━━ DATASET RECORDS

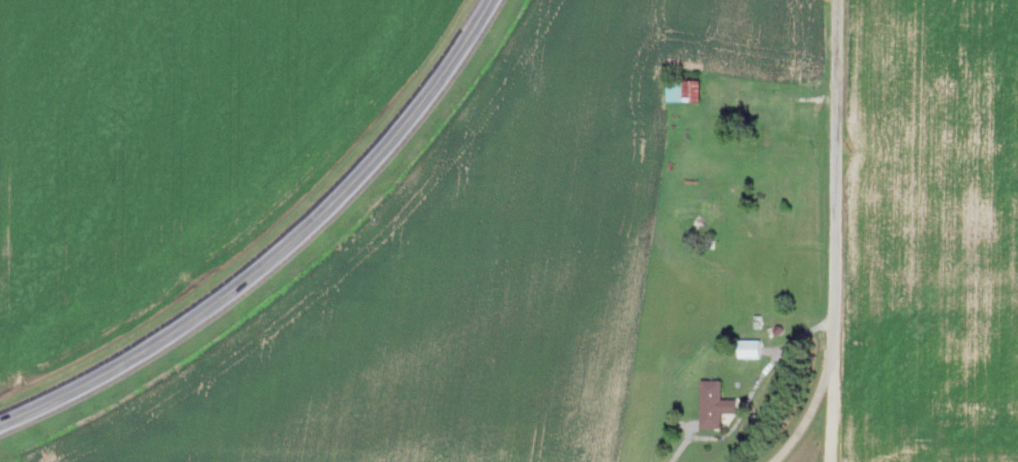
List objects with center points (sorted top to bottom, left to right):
road: (838, 230)
road: (278, 251)
building: (713, 396)
road: (812, 418)

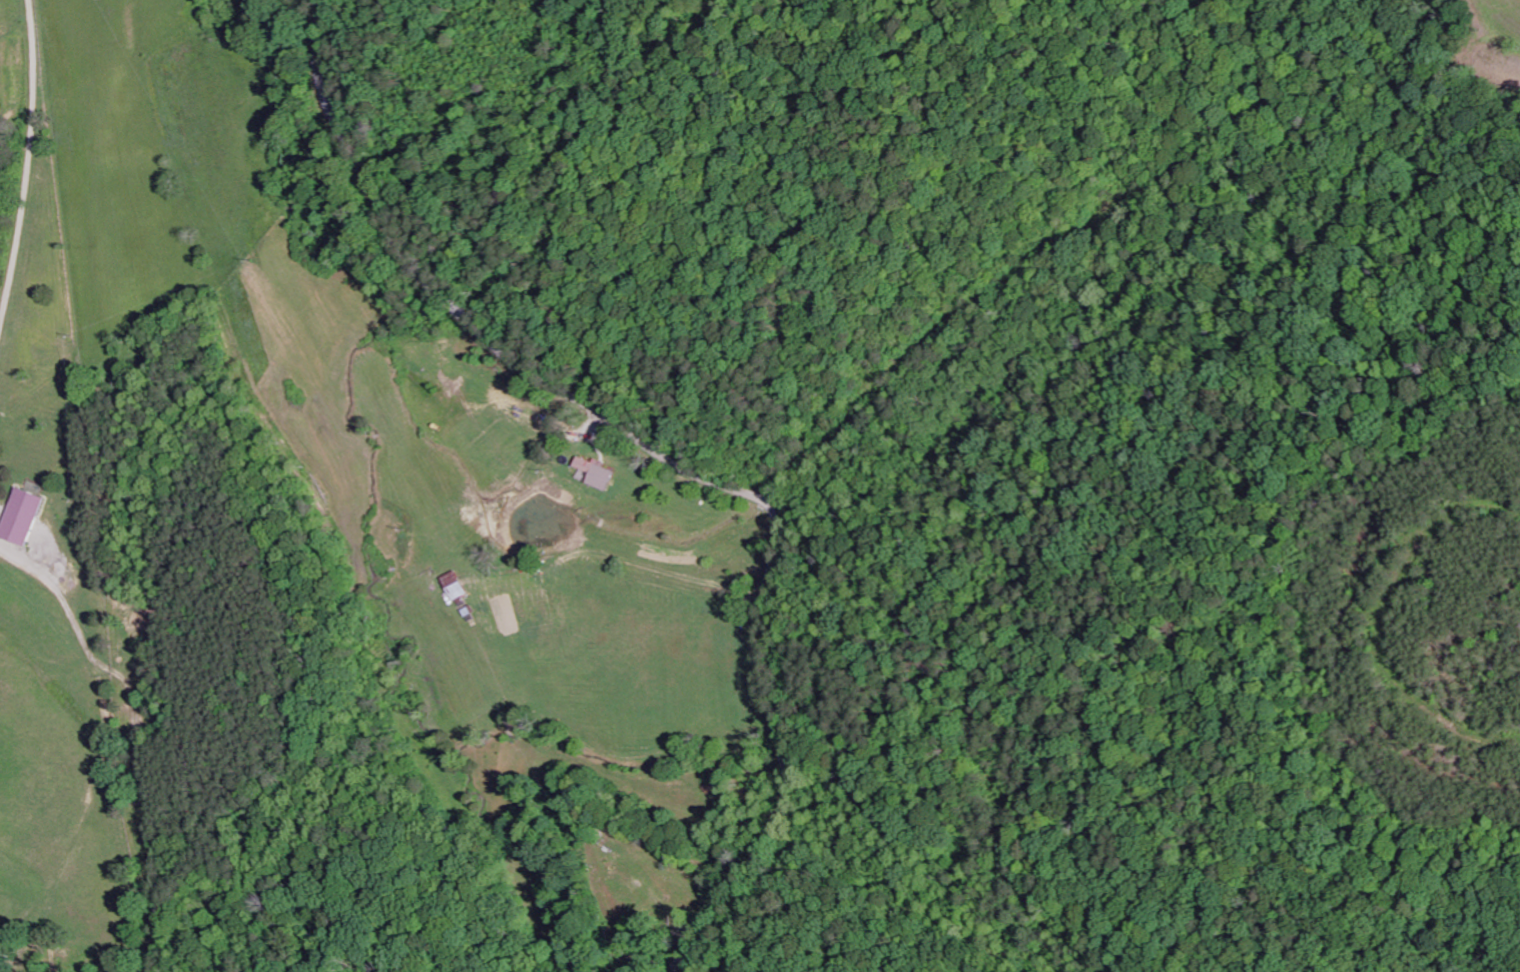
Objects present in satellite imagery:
road: (671, 459)
building: (598, 473)
building: (23, 518)
building: (455, 587)
road: (1121, 714)
road: (1400, 964)

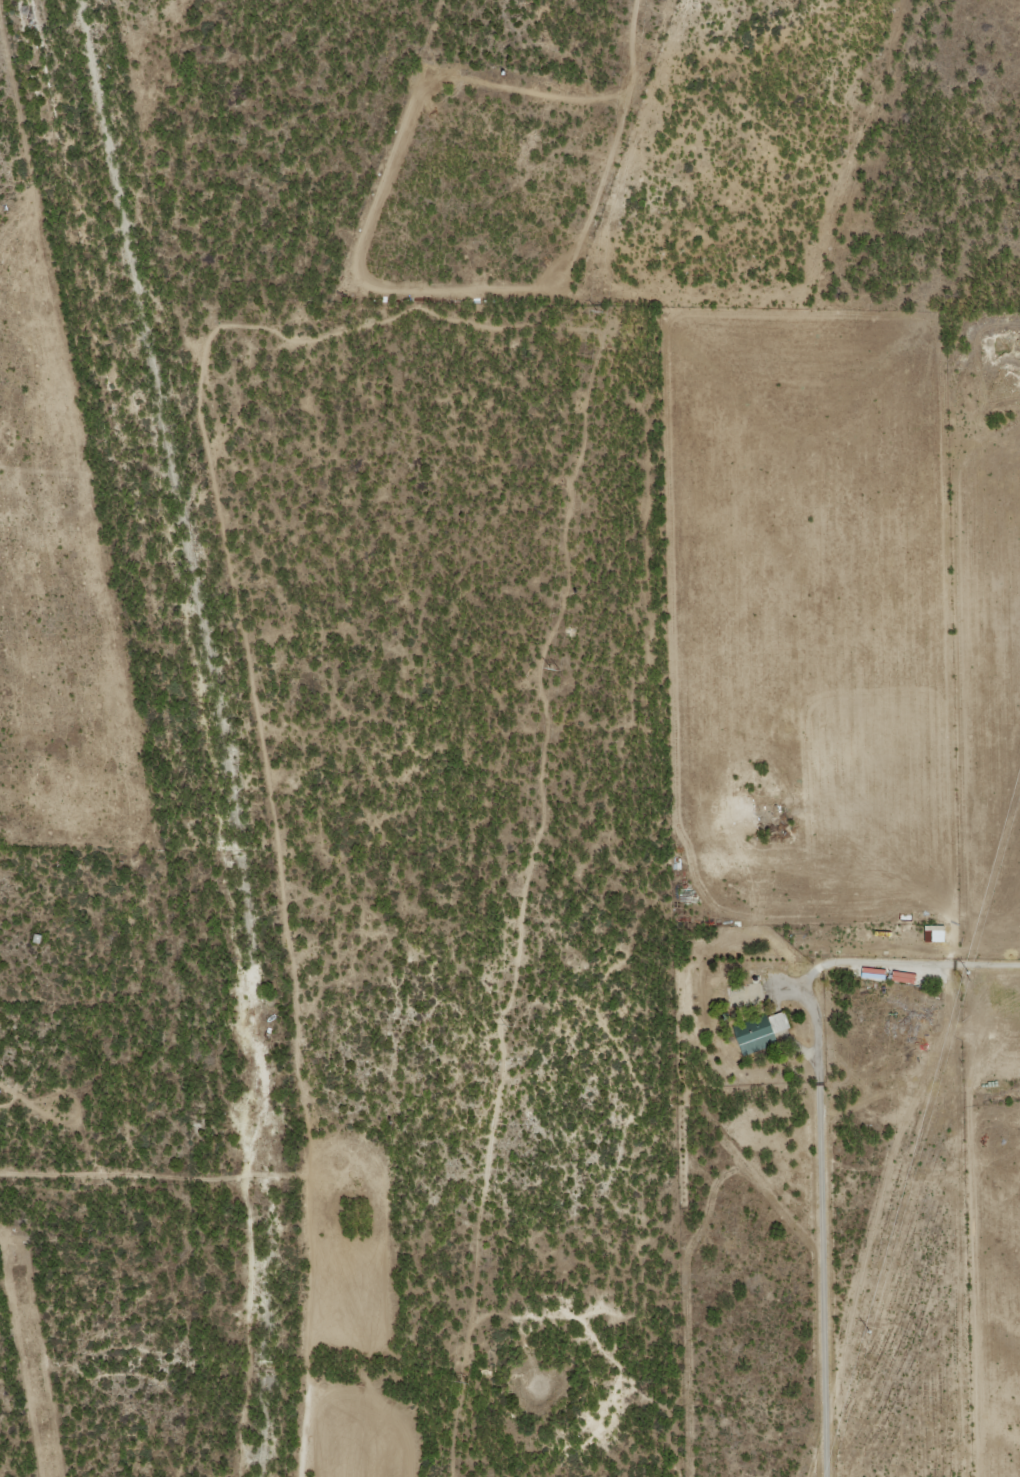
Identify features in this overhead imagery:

━━━━

## THE PROBLEM:
Could you transcribe every entry exactly, leaving out the pictures?

## EXPECTED ANSWER:
List objects with center points (sorted top to bottom, left to right):
road: (838, 230)
road: (278, 251)
building: (713, 396)
road: (812, 418)

Objects present in satellite imagery:
road: (671, 459)
building: (598, 473)
building: (23, 518)
building: (455, 587)
road: (1121, 714)
road: (1400, 964)

Identify features in this overhead imagery:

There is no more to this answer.